#### [JOB ITEM]
Extract the text of every entry below exactly; leave images out.

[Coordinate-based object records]
□ □ □

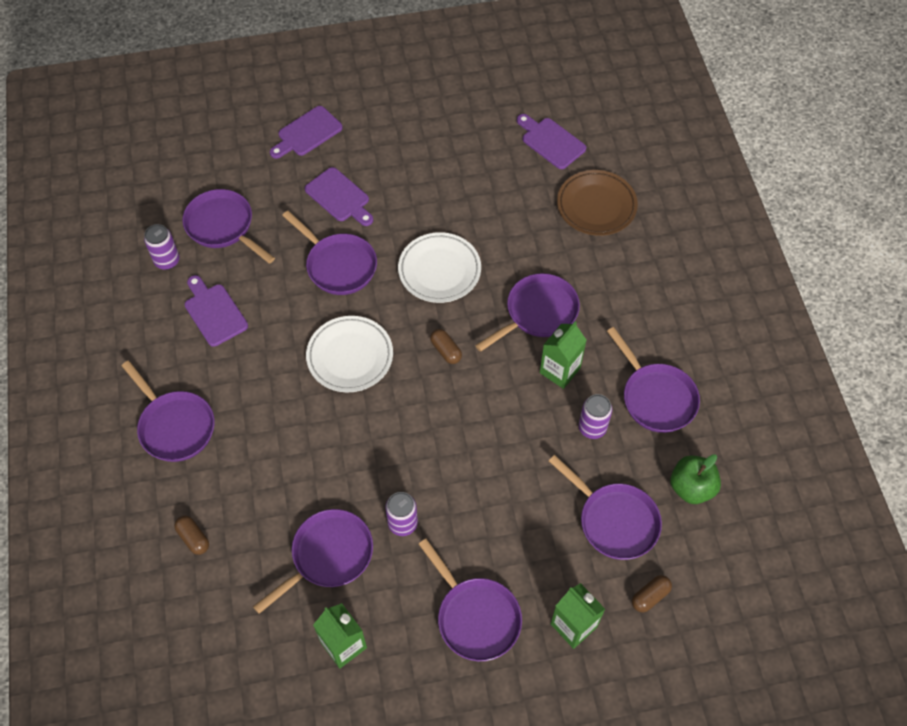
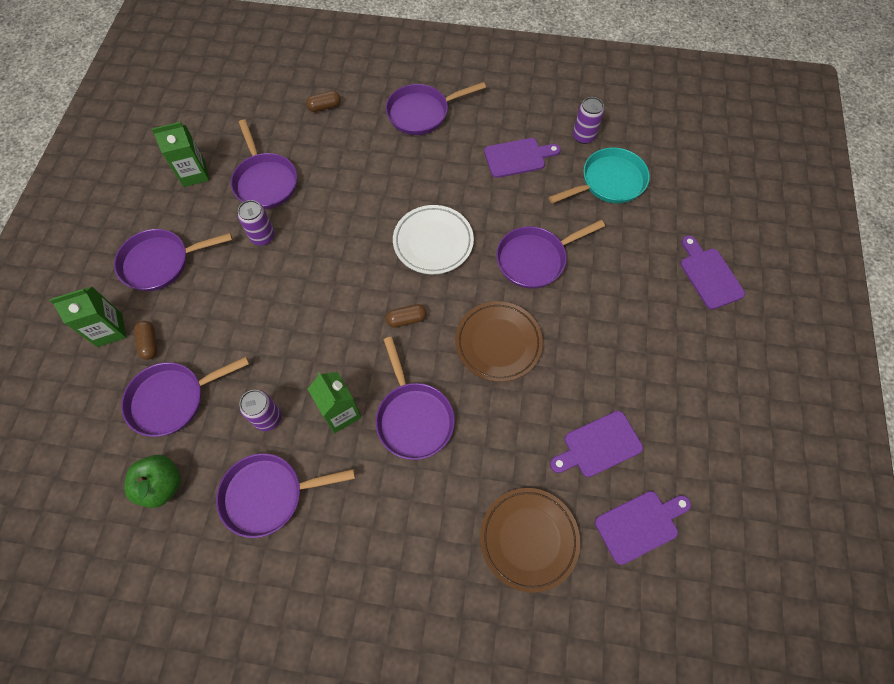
camera: 110 degrees right, 5 degrees up
(223, 226) = (609, 182): purple pan -> turquoise pan
(339, 197) = (617, 281): purple cutting board -> purple cutting board (598, 445)
(439, 270) = (498, 343): white plate -> brown plate
(650, 596) = (93, 400): brown capsule -> brown capsule (149, 343)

□ □ □

#### [EXPECTED ANSWER]
camera: 110 degrees right, 5 degrees up
(223, 226) = (609, 182): purple pan -> turquoise pan
(339, 197) = (617, 281): purple cutting board -> purple cutting board (598, 445)
(439, 270) = (498, 343): white plate -> brown plate
(650, 596) = (93, 400): brown capsule -> brown capsule (149, 343)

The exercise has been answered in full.